• DATA FOR ANALYSIS:
• • •
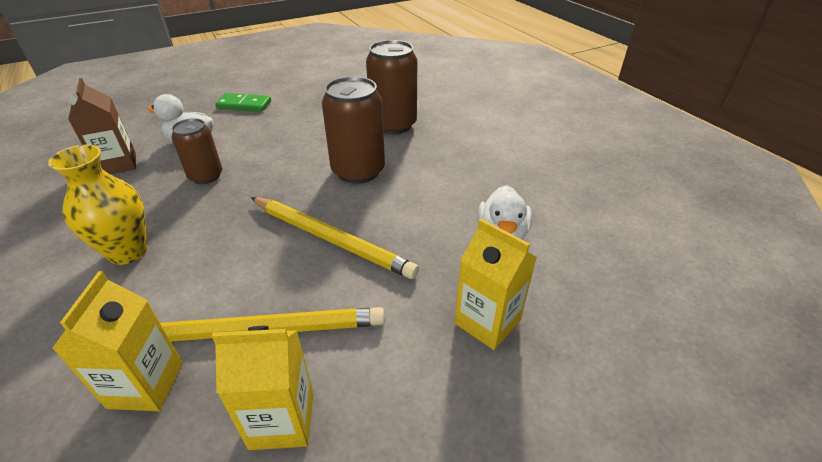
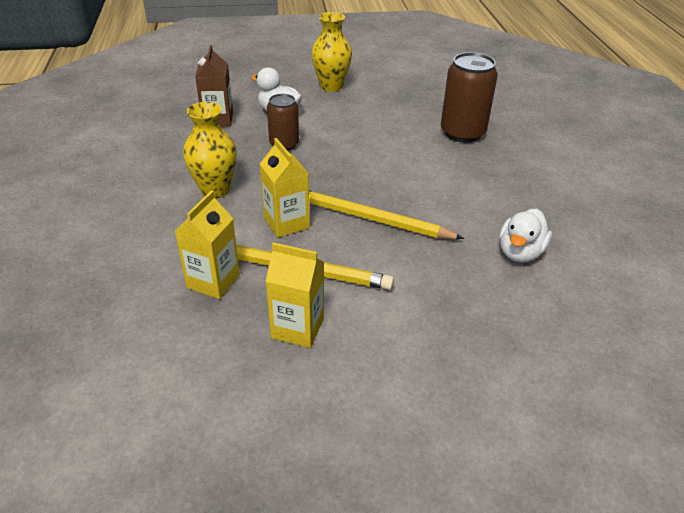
camera: 20 degrees right, 0 degrees up
(244, 105) = (331, 86): green domino -> yellow vase
(330, 239) = (370, 218): yellow pencil -> yellow pencil turned 150 degrees clockwise
(358, 171) = (413, 168): brown can -> none
(487, 322) = (475, 312): yellow carton -> yellow carton (286, 223)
• • •
• WORK INSTRUCTION:
Output the material above exactly as written and drop any images it holds.

• YOUR SOLUTION:
camera: 20 degrees right, 0 degrees up
(244, 105) = (331, 86): green domino -> yellow vase
(330, 239) = (370, 218): yellow pencil -> yellow pencil turned 150 degrees clockwise
(358, 171) = (413, 168): brown can -> none
(487, 322) = (475, 312): yellow carton -> yellow carton (286, 223)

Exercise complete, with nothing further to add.